- AVAILABLE DATA -
- - -

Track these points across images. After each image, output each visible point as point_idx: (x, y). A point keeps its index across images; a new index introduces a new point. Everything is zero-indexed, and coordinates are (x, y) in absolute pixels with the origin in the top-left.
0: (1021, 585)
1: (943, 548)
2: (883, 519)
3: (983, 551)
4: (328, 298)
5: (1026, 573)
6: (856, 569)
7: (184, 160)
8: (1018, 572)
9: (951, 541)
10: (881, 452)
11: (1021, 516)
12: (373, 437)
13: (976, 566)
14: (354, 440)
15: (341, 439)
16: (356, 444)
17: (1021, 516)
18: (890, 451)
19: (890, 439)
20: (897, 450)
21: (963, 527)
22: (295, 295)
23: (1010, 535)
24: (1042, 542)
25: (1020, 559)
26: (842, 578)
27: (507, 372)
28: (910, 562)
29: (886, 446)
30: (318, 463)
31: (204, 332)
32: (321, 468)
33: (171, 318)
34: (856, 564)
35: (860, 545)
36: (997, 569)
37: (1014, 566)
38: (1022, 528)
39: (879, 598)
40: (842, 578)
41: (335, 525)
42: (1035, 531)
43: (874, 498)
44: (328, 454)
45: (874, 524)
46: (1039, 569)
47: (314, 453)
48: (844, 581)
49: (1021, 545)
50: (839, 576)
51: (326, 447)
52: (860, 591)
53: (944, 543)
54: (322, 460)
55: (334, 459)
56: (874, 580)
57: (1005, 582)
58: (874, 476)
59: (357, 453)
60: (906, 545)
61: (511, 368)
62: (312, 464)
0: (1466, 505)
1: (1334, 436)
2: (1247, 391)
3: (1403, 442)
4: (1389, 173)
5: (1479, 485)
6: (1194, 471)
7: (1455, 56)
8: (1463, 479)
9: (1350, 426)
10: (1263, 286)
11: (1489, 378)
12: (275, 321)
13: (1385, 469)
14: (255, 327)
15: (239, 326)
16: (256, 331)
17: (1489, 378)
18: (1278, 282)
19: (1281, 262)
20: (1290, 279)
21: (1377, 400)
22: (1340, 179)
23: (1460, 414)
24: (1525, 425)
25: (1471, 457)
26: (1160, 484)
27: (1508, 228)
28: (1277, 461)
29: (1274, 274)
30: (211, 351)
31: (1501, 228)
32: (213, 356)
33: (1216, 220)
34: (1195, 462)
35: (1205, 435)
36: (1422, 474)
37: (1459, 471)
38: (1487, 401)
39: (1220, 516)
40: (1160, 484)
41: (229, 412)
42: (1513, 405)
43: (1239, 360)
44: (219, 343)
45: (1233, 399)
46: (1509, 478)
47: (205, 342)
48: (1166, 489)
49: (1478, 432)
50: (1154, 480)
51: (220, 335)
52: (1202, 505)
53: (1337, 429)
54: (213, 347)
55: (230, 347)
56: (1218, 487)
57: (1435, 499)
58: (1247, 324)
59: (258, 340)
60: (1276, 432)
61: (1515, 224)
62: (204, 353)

- - -

- STATED EXERCISE -
Pull out each line of the entries above that contains the word "index". Case counts.

- WRITTEN SOLUTION -
Track these points across images. After each image, output each visible point as point_idx: (x, y). A point keeps its index across images; a new index introduces a new point. Everything is zero-indexed, and coordinates are (x, y) in absolute pixels with the origin in the top-left.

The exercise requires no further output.